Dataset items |
►
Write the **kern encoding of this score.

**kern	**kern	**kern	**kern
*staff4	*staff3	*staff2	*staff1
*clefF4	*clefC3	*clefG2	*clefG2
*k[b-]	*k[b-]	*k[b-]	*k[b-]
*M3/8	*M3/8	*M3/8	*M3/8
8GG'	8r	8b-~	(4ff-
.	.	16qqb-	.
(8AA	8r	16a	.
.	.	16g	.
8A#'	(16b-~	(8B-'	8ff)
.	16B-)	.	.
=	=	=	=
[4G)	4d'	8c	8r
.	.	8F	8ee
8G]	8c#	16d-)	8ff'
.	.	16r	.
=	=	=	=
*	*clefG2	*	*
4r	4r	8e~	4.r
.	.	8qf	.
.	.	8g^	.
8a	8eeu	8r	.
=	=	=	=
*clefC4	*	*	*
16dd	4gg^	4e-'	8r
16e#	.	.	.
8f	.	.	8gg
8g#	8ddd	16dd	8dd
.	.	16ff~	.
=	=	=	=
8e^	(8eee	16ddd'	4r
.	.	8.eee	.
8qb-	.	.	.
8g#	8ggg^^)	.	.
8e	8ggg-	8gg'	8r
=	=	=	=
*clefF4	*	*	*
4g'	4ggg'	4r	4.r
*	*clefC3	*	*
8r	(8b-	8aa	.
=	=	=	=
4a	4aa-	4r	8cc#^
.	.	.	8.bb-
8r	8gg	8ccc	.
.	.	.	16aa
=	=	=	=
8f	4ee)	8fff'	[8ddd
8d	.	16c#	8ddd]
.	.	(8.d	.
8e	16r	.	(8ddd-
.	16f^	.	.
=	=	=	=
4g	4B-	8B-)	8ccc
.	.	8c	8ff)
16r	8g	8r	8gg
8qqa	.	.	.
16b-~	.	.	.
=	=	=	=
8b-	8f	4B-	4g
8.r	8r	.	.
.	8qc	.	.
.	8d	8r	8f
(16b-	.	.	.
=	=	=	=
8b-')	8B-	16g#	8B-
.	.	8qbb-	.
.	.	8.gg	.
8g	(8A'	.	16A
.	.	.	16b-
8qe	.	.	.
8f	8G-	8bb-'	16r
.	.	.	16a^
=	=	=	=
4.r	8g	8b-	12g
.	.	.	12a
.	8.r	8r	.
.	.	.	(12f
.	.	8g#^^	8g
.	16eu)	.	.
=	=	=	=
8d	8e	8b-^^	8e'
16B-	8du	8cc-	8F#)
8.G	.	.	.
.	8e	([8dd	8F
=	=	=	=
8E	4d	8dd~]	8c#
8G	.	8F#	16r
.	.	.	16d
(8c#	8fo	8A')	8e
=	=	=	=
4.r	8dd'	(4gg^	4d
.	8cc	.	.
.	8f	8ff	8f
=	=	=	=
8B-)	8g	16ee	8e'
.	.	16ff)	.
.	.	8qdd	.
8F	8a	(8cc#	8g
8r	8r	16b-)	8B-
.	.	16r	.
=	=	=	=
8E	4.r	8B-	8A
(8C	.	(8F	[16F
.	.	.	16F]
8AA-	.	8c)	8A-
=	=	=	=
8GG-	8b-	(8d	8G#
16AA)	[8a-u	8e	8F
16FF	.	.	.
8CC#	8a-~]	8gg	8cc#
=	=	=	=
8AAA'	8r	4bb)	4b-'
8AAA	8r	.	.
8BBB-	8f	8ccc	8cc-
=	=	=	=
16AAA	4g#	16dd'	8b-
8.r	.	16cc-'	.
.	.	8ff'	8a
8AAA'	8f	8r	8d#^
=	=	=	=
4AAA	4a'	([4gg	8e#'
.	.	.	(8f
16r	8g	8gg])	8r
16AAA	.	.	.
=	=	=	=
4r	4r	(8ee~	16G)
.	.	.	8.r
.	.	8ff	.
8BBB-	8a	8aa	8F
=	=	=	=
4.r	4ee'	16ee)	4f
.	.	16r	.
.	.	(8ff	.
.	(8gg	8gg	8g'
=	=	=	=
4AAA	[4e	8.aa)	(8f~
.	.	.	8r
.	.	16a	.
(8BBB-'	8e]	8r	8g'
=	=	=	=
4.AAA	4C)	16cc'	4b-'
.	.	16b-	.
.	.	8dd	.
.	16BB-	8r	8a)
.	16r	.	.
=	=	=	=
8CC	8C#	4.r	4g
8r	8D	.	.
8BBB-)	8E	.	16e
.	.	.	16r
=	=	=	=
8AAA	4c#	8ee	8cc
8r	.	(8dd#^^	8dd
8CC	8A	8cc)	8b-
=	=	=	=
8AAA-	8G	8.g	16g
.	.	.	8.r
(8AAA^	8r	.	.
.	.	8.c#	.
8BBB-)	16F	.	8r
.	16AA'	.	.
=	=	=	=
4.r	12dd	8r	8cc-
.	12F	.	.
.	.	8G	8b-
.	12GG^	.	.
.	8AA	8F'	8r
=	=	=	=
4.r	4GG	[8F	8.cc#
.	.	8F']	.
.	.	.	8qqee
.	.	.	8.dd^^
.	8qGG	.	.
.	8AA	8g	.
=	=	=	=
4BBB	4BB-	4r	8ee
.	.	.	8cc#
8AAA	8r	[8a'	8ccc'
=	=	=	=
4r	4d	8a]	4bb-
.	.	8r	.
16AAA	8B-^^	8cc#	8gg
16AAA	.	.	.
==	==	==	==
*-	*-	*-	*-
◄
Do this |
State how many lines of the records contain the string "kern". Give only the number.

Task output |
2